Try it: Print each entry as it appears. Images stay out of the copy.

[[ Extracted material, beginning ]]

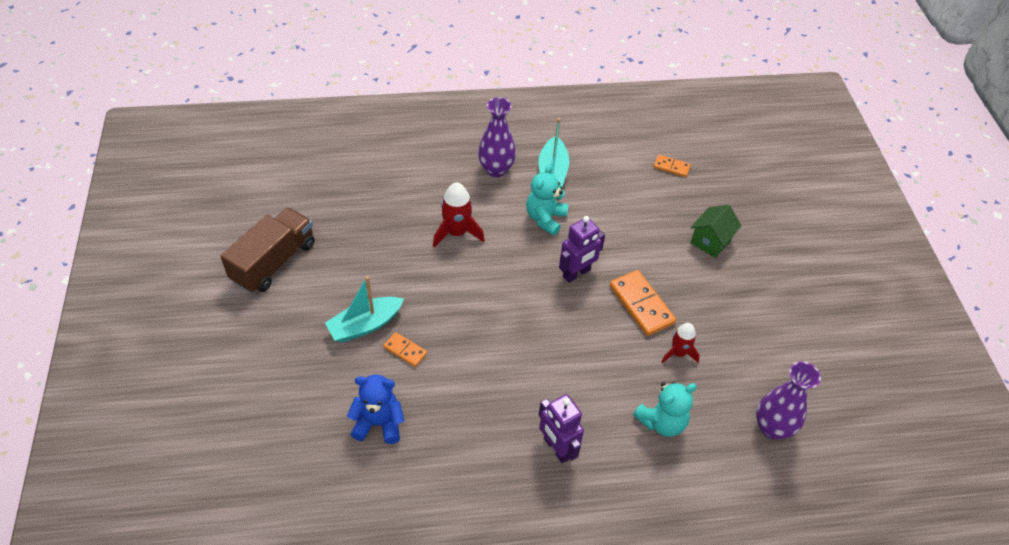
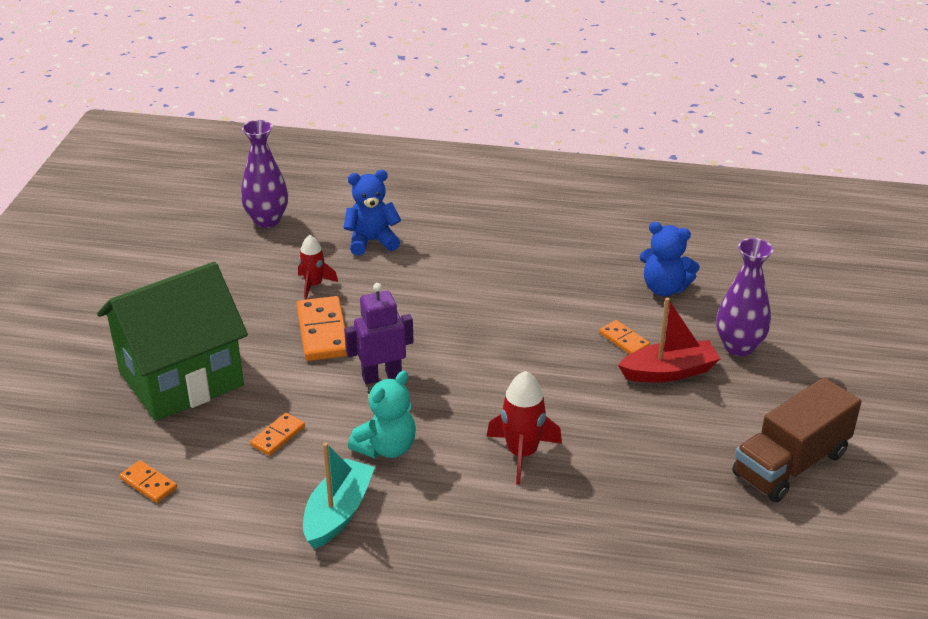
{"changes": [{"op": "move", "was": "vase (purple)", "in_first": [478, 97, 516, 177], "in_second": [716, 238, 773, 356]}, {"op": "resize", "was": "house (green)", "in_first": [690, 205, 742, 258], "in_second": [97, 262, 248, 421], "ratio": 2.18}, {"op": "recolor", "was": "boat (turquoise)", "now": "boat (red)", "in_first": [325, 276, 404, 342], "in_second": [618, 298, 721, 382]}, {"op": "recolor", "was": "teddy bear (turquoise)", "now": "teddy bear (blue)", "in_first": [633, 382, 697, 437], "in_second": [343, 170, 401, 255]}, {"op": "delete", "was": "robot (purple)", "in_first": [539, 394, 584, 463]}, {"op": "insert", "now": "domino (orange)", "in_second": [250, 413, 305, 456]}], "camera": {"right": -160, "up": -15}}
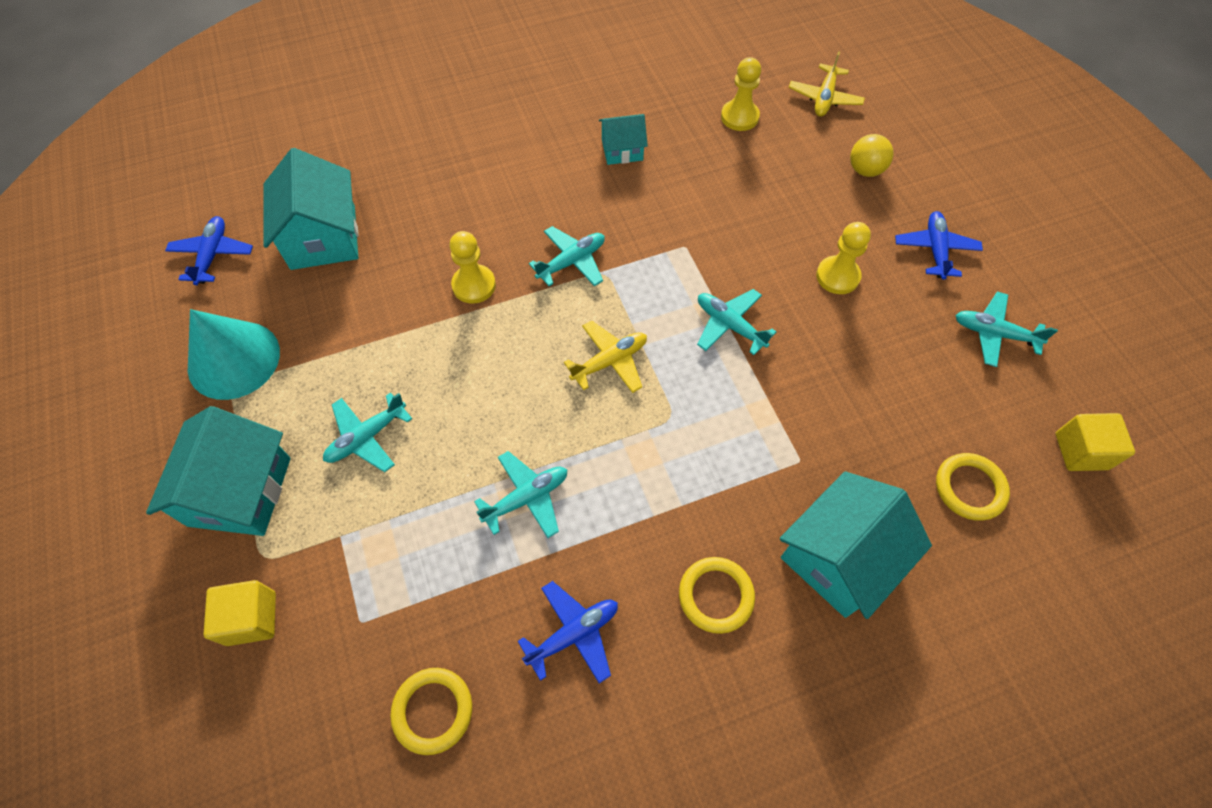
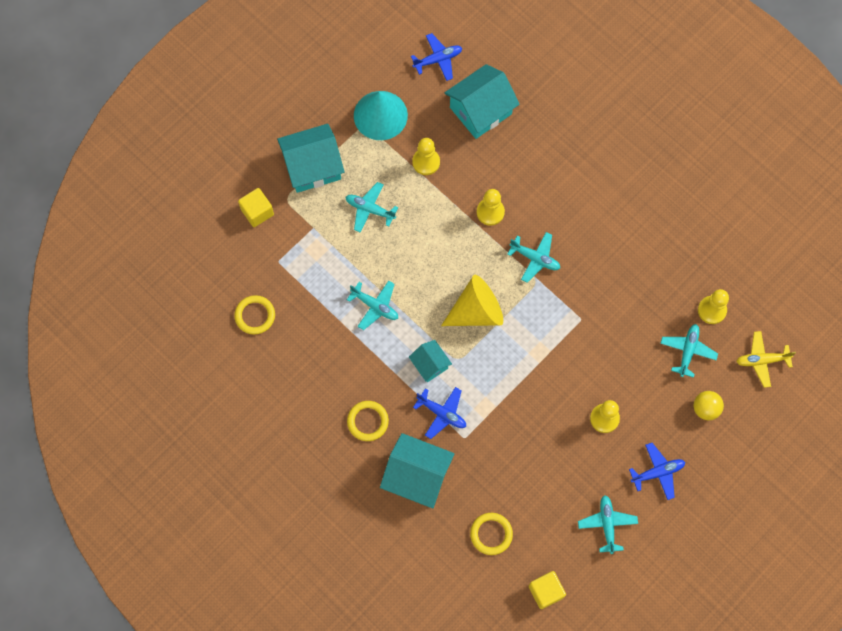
{"changes": [{"op": "move", "was": "house (turquoise)", "in_first": [599, 114, 648, 165], "in_second": [409, 340, 452, 382]}, {"op": "move", "was": "plane (turquoise)", "in_first": [697, 289, 776, 355], "in_second": [660, 324, 718, 378]}, {"op": "replace", "was": "plane (yellow)", "now": "cone (yellow)", "in_first": [564, 320, 647, 393], "in_second": [441, 275, 503, 326]}, {"op": "move", "was": "plane (blue)", "in_first": [518, 581, 618, 684], "in_second": [413, 387, 466, 439]}, {"op": "insert", "now": "pawn (yellow)", "in_second": [412, 138, 440, 175]}], "camera": {"right": 65, "up": 10}}
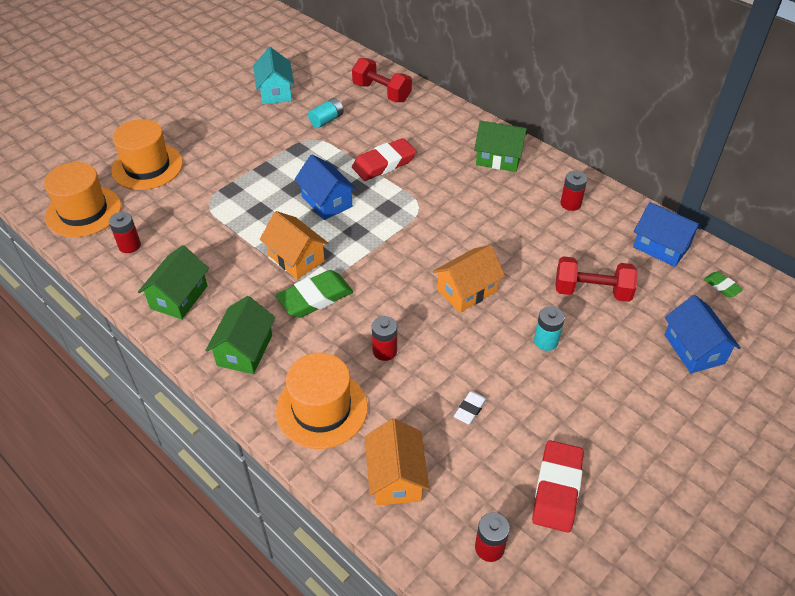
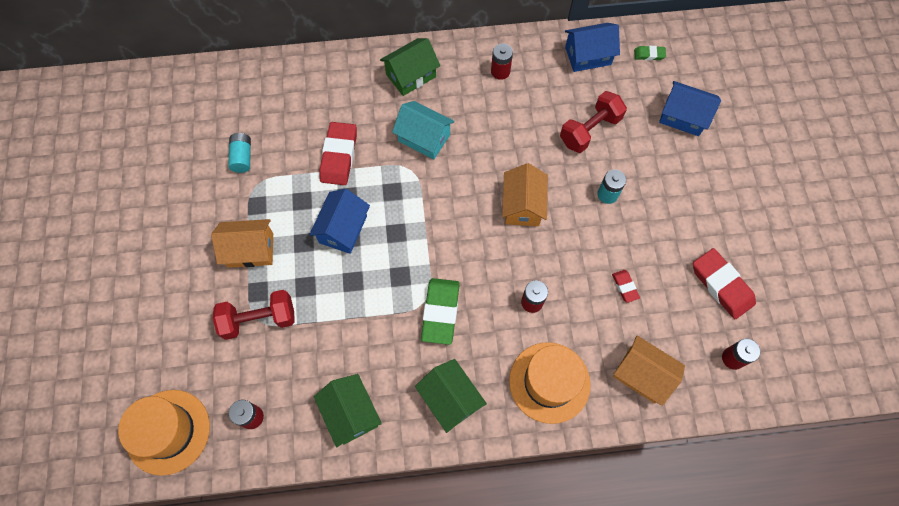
{"changes": [{"op": "move", "was": "house (turquoise)", "in_first": [253, 47, 294, 104], "in_second": [392, 101, 455, 159]}, {"op": "move", "was": "dumbbell (red)", "in_first": [352, 58, 412, 102], "in_second": [213, 290, 294, 340]}, {"op": "delete", "was": "hat (orange)", "in_first": [111, 119, 183, 190]}, {"op": "rotate", "was": "house (blue)", "in_first": [294, 155, 357, 220], "in_second": [309, 189, 370, 254], "clockwise": -75}, {"op": "move", "was": "house (orange)", "in_first": [260, 211, 329, 279], "in_second": [211, 219, 273, 268]}, {"op": "recolor", "was": "eraser (white)", "now": "eraser (red)", "in_first": [454, 391, 487, 424], "in_second": [612, 270, 640, 303]}], "camera": {"right": -50, "up": 20}}
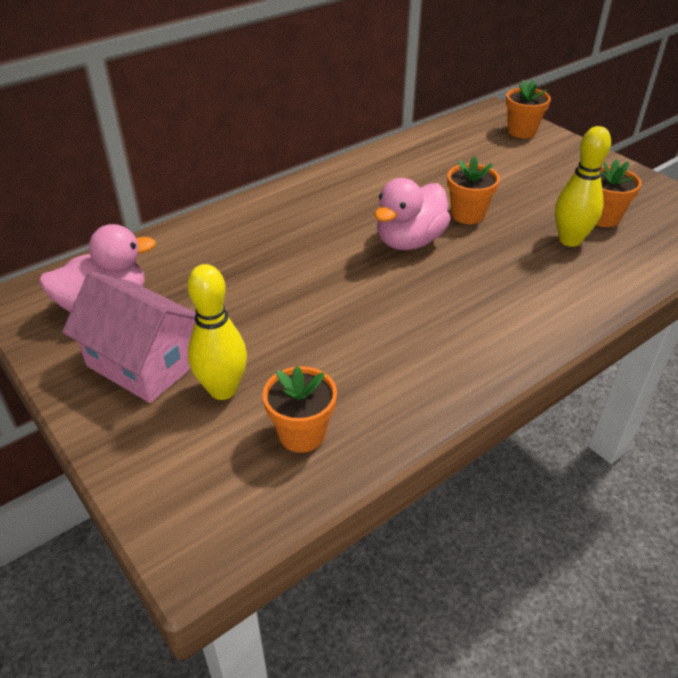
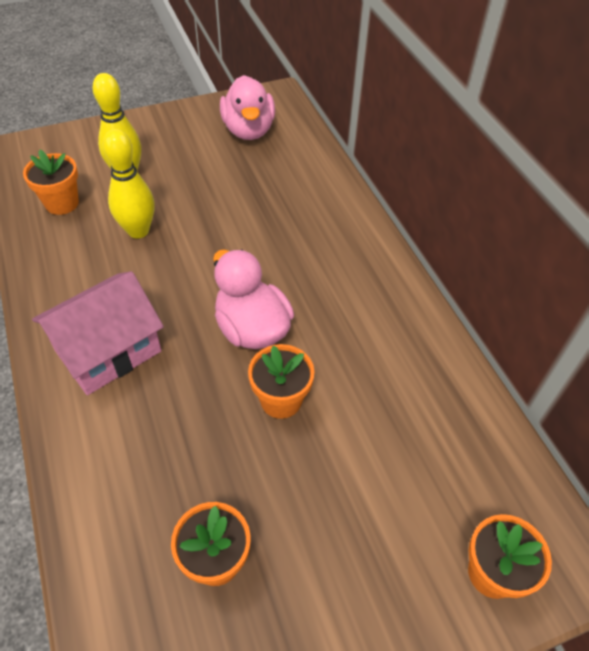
{"changes": [{"op": "move", "was": "bowling pin (yellow)", "in_first": [555, 126, 611, 247], "in_second": [103, 129, 155, 239]}, {"op": "move", "was": "house (pink)", "in_first": [62, 271, 196, 403], "in_second": [32, 271, 164, 395]}], "camera": {"right": 105, "up": 10}}
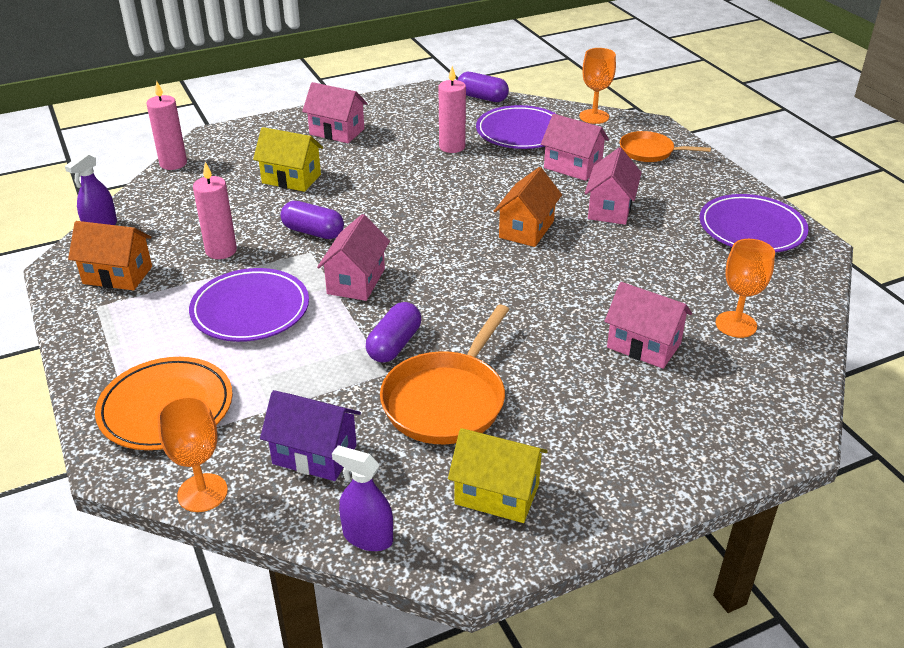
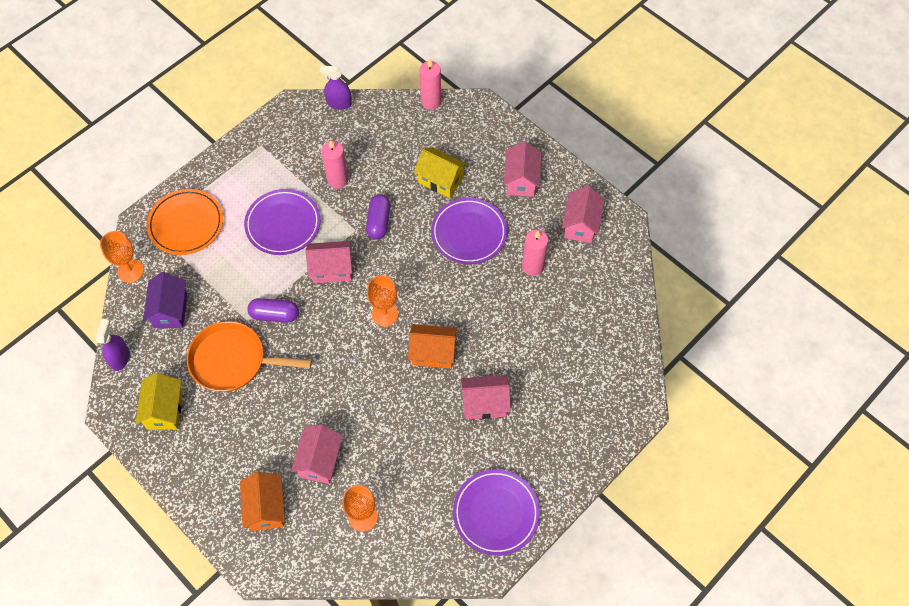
{"changes": [{"op": "move", "was": "goblet (orange)", "in_first": [579, 48, 616, 124], "in_second": [367, 275, 398, 327]}, {"op": "delete", "was": "capsule (purple)", "in_first": [458, 72, 509, 102]}, {"op": "move", "was": "plate (purple)", "in_first": [476, 105, 556, 149], "in_second": [431, 198, 507, 264]}, {"op": "move", "was": "house (pink)", "in_first": [541, 114, 609, 181], "in_second": [562, 186, 605, 243]}, {"op": "rotate", "was": "house (yellow)", "in_first": [253, 127, 323, 192], "in_second": [414, 147, 467, 198], "clockwise": -60}, {"op": "delete", "was": "pan (orange)", "in_first": [620, 131, 711, 162]}, {"op": "move", "was": "house (orange)", "in_first": [68, 221, 152, 290], "in_second": [240, 472, 285, 531]}], "camera": {"right": 70, "up": 25}}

[[ Extracted material, end ]]

Final answer:
{"changes": [{"op": "move", "was": "vase (purple)", "in_first": [478, 97, 516, 177], "in_second": [716, 238, 773, 356]}, {"op": "resize", "was": "house (green)", "in_first": [690, 205, 742, 258], "in_second": [97, 262, 248, 421], "ratio": 2.18}, {"op": "recolor", "was": "boat (turquoise)", "now": "boat (red)", "in_first": [325, 276, 404, 342], "in_second": [618, 298, 721, 382]}, {"op": "recolor", "was": "teddy bear (turquoise)", "now": "teddy bear (blue)", "in_first": [633, 382, 697, 437], "in_second": [343, 170, 401, 255]}, {"op": "delete", "was": "robot (purple)", "in_first": [539, 394, 584, 463]}, {"op": "insert", "now": "domino (orange)", "in_second": [250, 413, 305, 456]}], "camera": {"right": -160, "up": -15}}
{"changes": [{"op": "move", "was": "house (turquoise)", "in_first": [599, 114, 648, 165], "in_second": [409, 340, 452, 382]}, {"op": "move", "was": "plane (turquoise)", "in_first": [697, 289, 776, 355], "in_second": [660, 324, 718, 378]}, {"op": "replace", "was": "plane (yellow)", "now": "cone (yellow)", "in_first": [564, 320, 647, 393], "in_second": [441, 275, 503, 326]}, {"op": "move", "was": "plane (blue)", "in_first": [518, 581, 618, 684], "in_second": [413, 387, 466, 439]}, {"op": "insert", "now": "pawn (yellow)", "in_second": [412, 138, 440, 175]}], "camera": {"right": 65, "up": 10}}
{"changes": [{"op": "move", "was": "house (turquoise)", "in_first": [253, 47, 294, 104], "in_second": [392, 101, 455, 159]}, {"op": "move", "was": "dumbbell (red)", "in_first": [352, 58, 412, 102], "in_second": [213, 290, 294, 340]}, {"op": "delete", "was": "hat (orange)", "in_first": [111, 119, 183, 190]}, {"op": "rotate", "was": "house (blue)", "in_first": [294, 155, 357, 220], "in_second": [309, 189, 370, 254], "clockwise": -75}, {"op": "move", "was": "house (orange)", "in_first": [260, 211, 329, 279], "in_second": [211, 219, 273, 268]}, {"op": "recolor", "was": "eraser (white)", "now": "eraser (red)", "in_first": [454, 391, 487, 424], "in_second": [612, 270, 640, 303]}], "camera": {"right": -50, "up": 20}}
{"changes": [{"op": "move", "was": "bowling pin (yellow)", "in_first": [555, 126, 611, 247], "in_second": [103, 129, 155, 239]}, {"op": "move", "was": "house (pink)", "in_first": [62, 271, 196, 403], "in_second": [32, 271, 164, 395]}], "camera": {"right": 105, "up": 10}}
{"changes": [{"op": "move", "was": "goblet (orange)", "in_first": [579, 48, 616, 124], "in_second": [367, 275, 398, 327]}, {"op": "delete", "was": "capsule (purple)", "in_first": [458, 72, 509, 102]}, {"op": "move", "was": "plate (purple)", "in_first": [476, 105, 556, 149], "in_second": [431, 198, 507, 264]}, {"op": "move", "was": "house (pink)", "in_first": [541, 114, 609, 181], "in_second": [562, 186, 605, 243]}, {"op": "rotate", "was": "house (yellow)", "in_first": [253, 127, 323, 192], "in_second": [414, 147, 467, 198], "clockwise": -60}, {"op": "delete", "was": "pan (orange)", "in_first": [620, 131, 711, 162]}, {"op": "move", "was": "house (orange)", "in_first": [68, 221, 152, 290], "in_second": [240, 472, 285, 531]}], "camera": {"right": 70, "up": 25}}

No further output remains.